*Work task*. Extract the full listing below without altering a single character.

*Data block*.
□ □ □ □
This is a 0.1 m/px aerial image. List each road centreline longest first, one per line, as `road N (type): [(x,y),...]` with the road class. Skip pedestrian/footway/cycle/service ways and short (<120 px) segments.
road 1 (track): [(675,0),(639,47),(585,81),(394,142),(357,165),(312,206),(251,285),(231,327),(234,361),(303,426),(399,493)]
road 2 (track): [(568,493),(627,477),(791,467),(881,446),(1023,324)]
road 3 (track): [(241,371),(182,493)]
□ □ □ □
*Task solution*.
This is a 0.1 m/px aerial image. List each road centreline longest first, one per line, as `road N (type): [(x,y),...]` with the road class. Skip pedestrian/footway/cycle/service ways and short (<120 px) segments.
road 1 (track): [(675,0),(639,47),(585,81),(394,142),(357,165),(312,206),(251,285),(231,327),(234,361),(303,426),(399,493)]
road 2 (track): [(568,493),(627,477),(791,467),(881,446),(1023,324)]
road 3 (track): [(241,371),(182,493)]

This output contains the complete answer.